EXERCISE GOAL ▸ Look below for the line that has "first_place: [462, 507, 533, 670]". Set down the lines from there through the line that has "new: Erdbeere/rot", exactly as written.

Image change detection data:
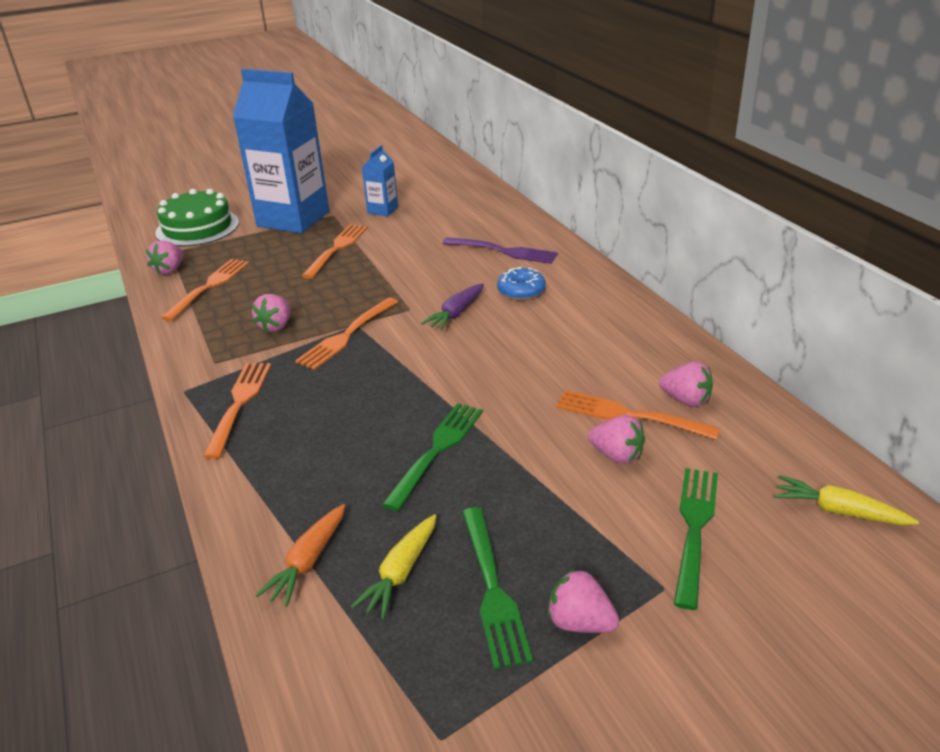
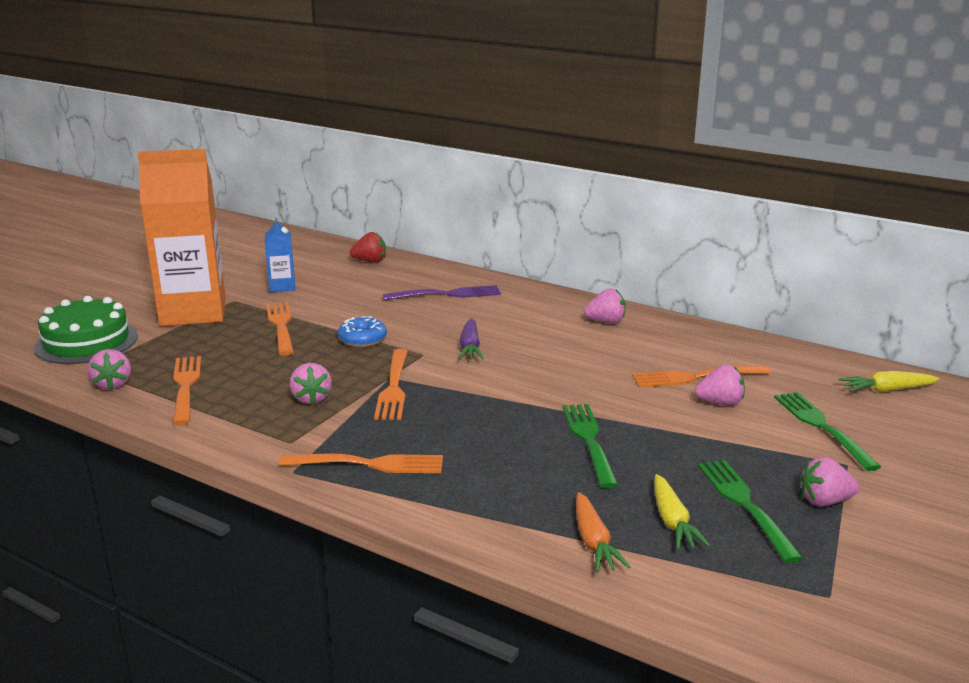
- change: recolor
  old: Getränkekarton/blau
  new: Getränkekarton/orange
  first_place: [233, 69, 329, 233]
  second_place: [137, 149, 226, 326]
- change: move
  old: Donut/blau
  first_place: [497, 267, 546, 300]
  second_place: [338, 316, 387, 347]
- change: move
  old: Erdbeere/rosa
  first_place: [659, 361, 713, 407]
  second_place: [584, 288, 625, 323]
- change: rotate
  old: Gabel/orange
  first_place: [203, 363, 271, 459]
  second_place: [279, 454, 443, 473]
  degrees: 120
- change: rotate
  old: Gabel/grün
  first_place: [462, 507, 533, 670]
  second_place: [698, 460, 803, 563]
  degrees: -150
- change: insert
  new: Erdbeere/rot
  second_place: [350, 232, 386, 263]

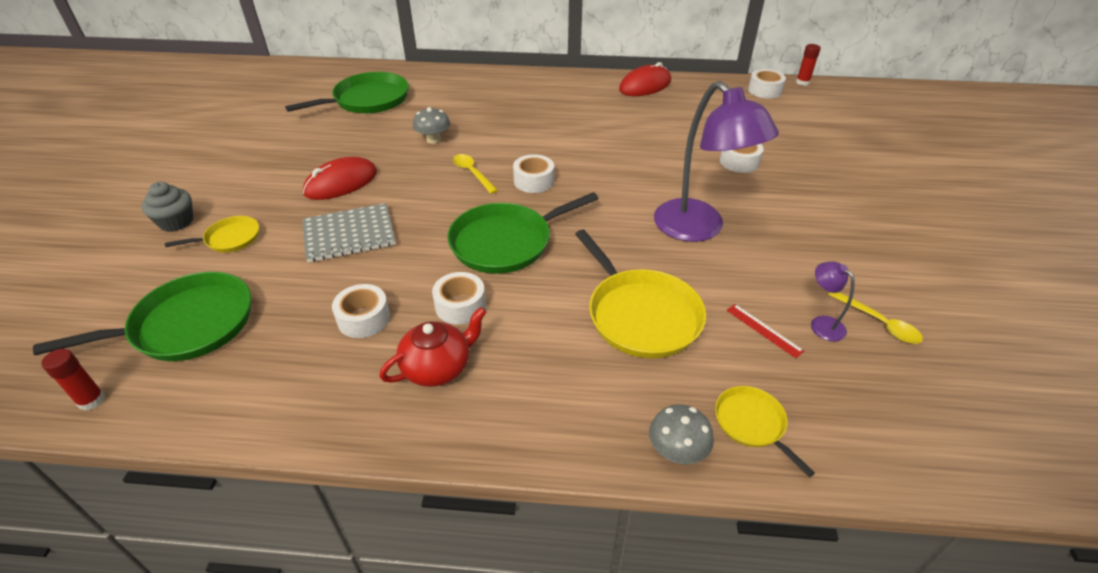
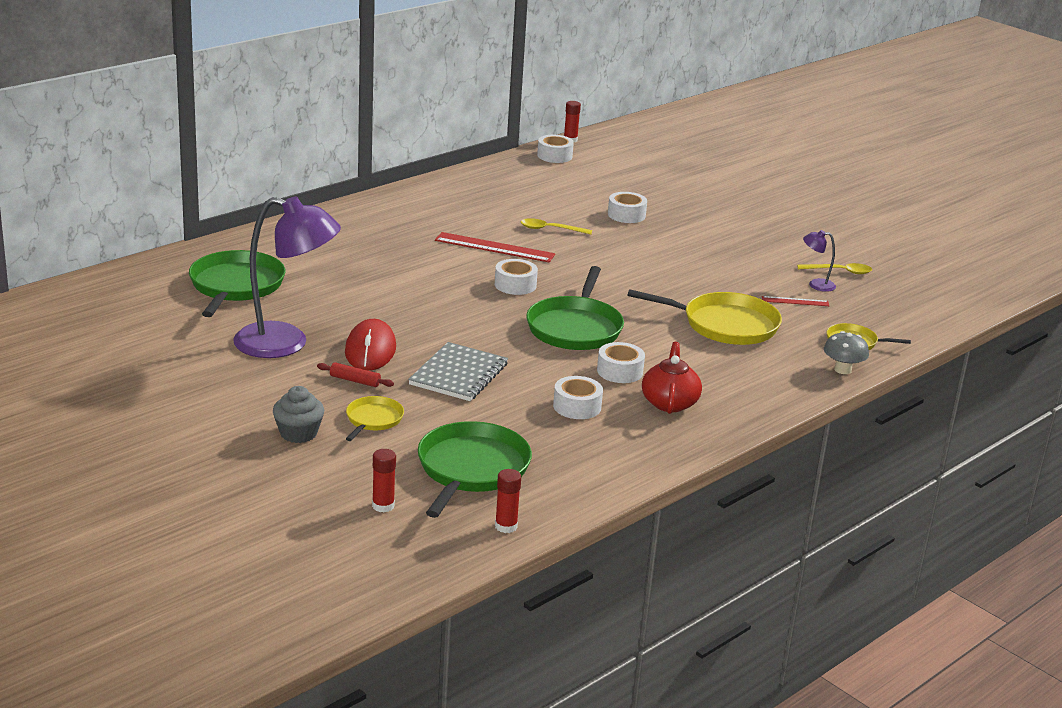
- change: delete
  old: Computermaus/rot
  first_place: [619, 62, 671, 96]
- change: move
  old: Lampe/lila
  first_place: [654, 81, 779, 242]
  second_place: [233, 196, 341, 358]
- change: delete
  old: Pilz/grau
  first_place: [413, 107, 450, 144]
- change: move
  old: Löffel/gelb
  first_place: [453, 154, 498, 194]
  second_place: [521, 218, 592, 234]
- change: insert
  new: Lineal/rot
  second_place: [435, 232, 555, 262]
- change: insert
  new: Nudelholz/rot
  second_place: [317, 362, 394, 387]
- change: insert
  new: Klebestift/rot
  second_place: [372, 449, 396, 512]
---
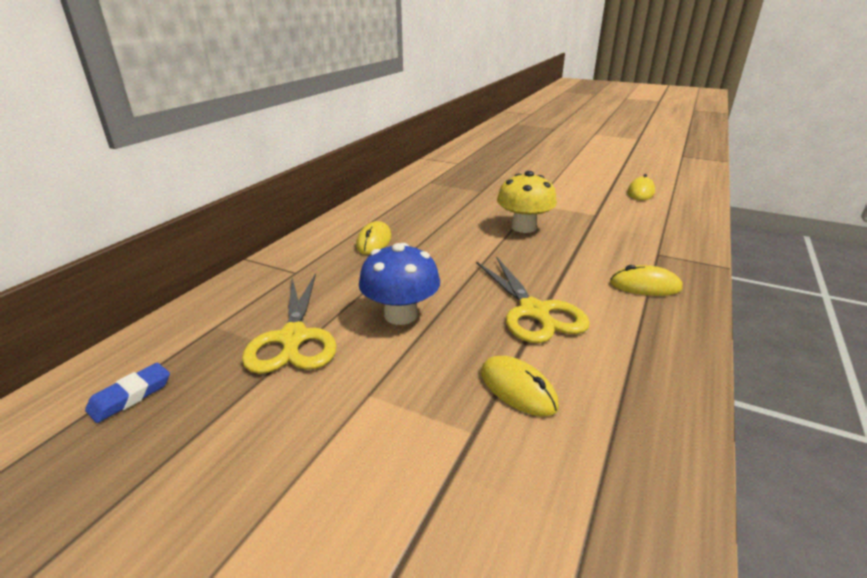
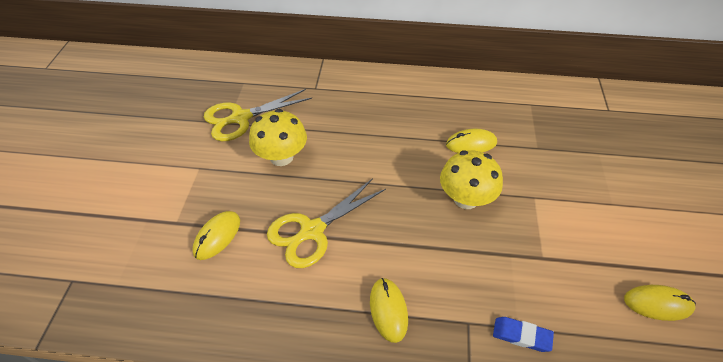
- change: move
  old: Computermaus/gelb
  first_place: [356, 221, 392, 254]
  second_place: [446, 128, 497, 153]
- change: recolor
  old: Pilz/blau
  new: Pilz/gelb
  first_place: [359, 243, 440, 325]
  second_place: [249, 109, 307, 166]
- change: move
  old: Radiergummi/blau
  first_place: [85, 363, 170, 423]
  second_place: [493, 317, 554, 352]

RESPONSE FOR THIS EXERCISE ▸
  first_place: [462, 507, 533, 670]
  second_place: [698, 460, 803, 563]
  degrees: -150
- change: insert
  new: Erdbeere/rot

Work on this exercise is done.